- _What to produce_
Scan each line of the records for the word "grey" and extract the ones that have it.

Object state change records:
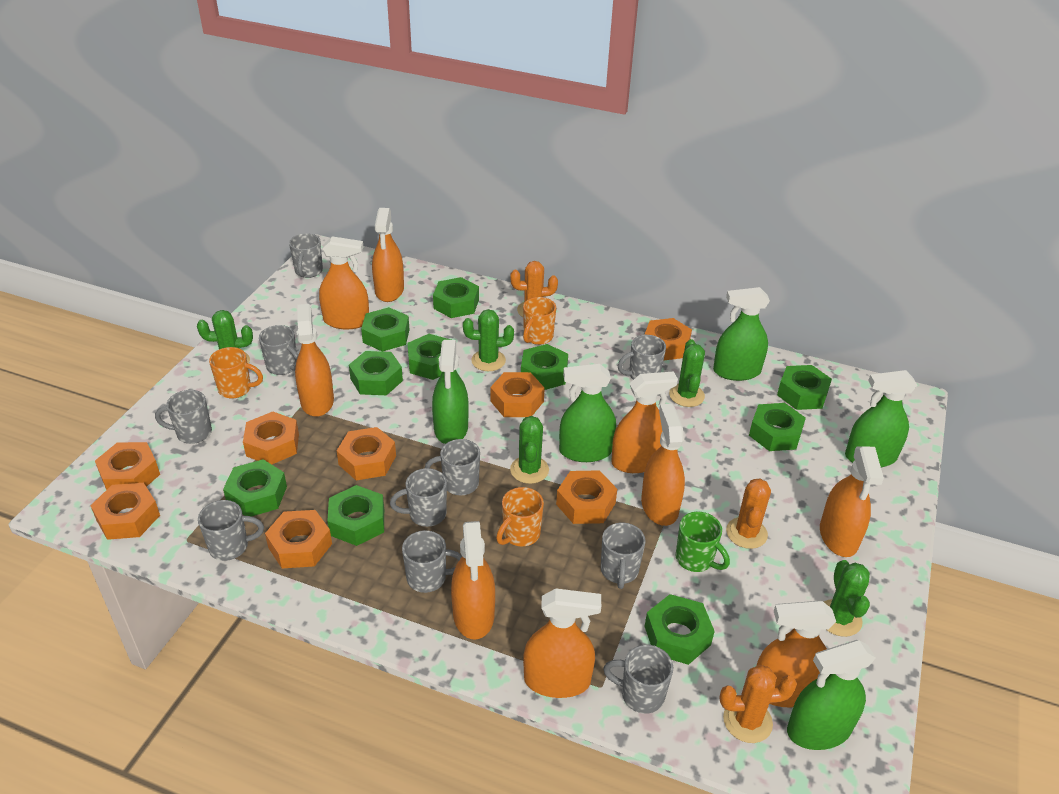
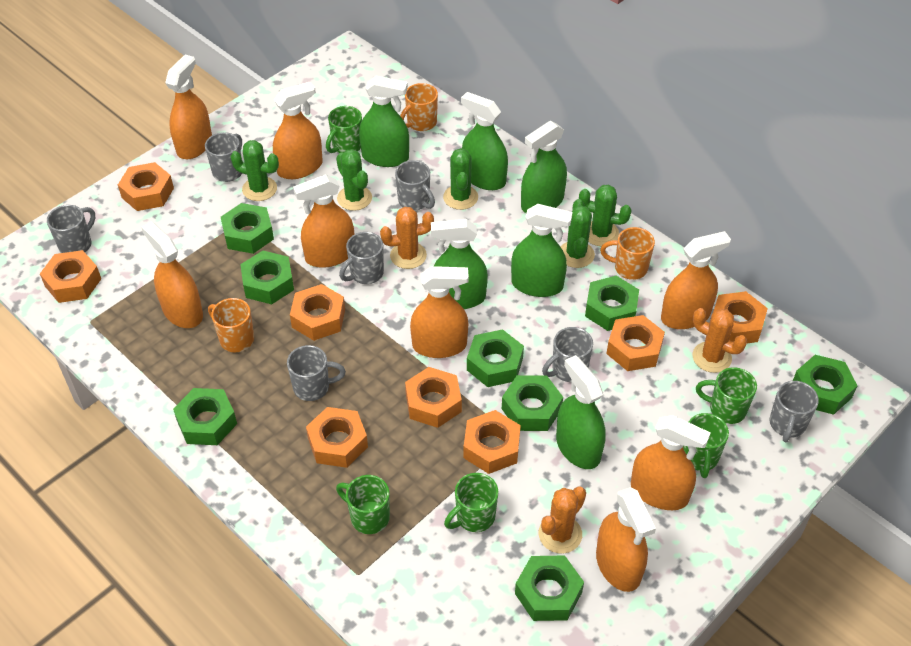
green mug: 1 -> 5
green nut: 10 -> 8
green spray bottle: 5 -> 6
grey mug: 10 -> 7
orange spray bottle: 9 -> 8

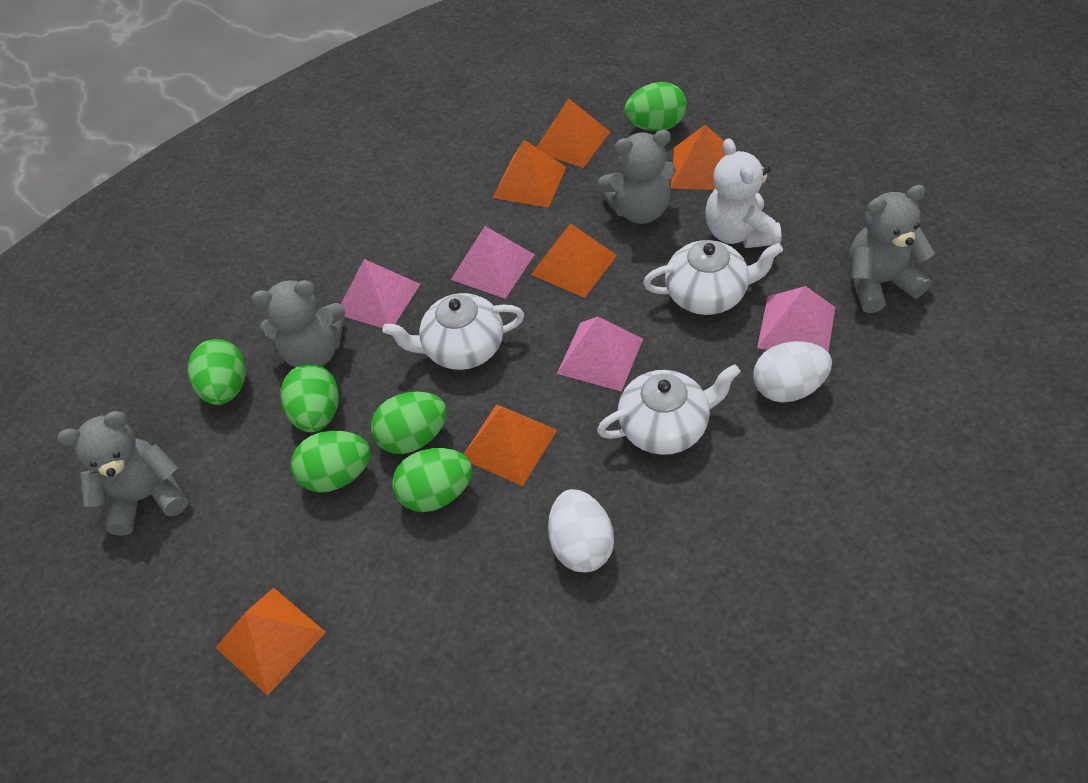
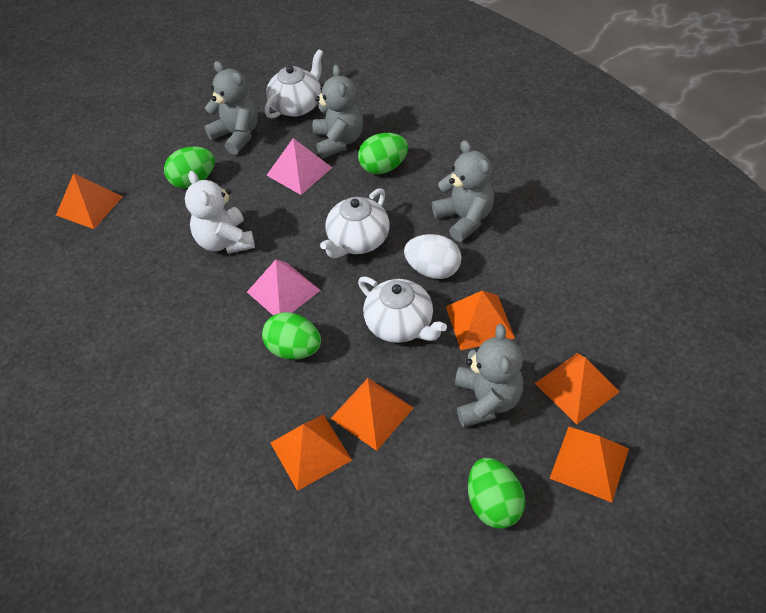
green egg: 6 -> 4
pink pyramid: 4 -> 2
white egg: 2 -> 1

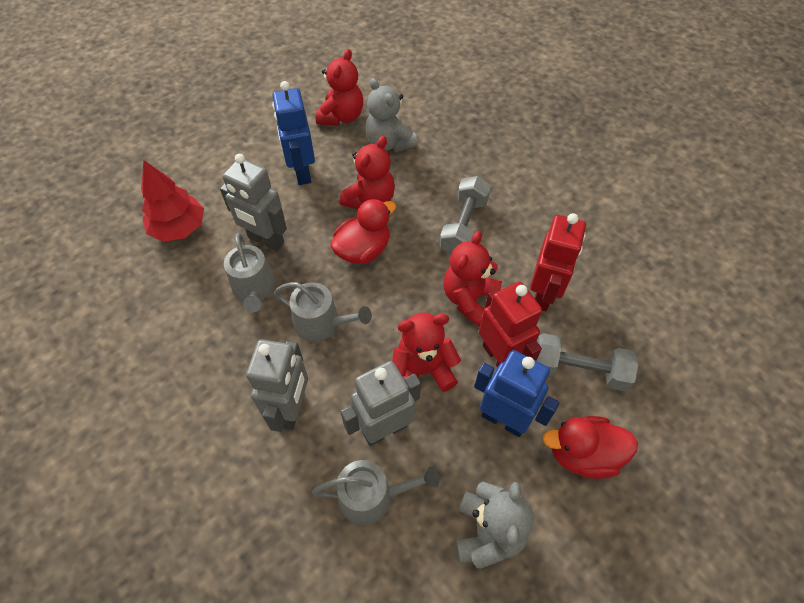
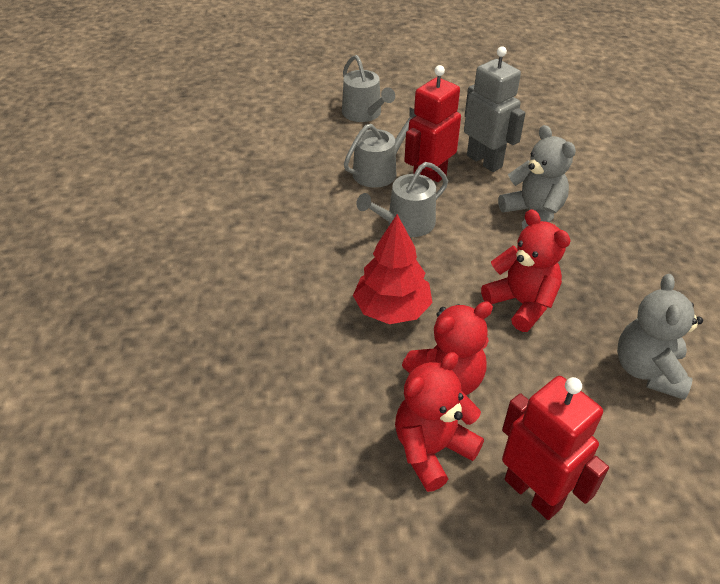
blue robot: 2 -> 0
grey dumbbell: 2 -> 0
grey robot: 3 -> 1
red duck: 2 -> 0
red teddy bear: 4 -> 3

- _Finished exercise_
grey mug: 10 -> 7
grey dumbbell: 2 -> 0
grey robot: 3 -> 1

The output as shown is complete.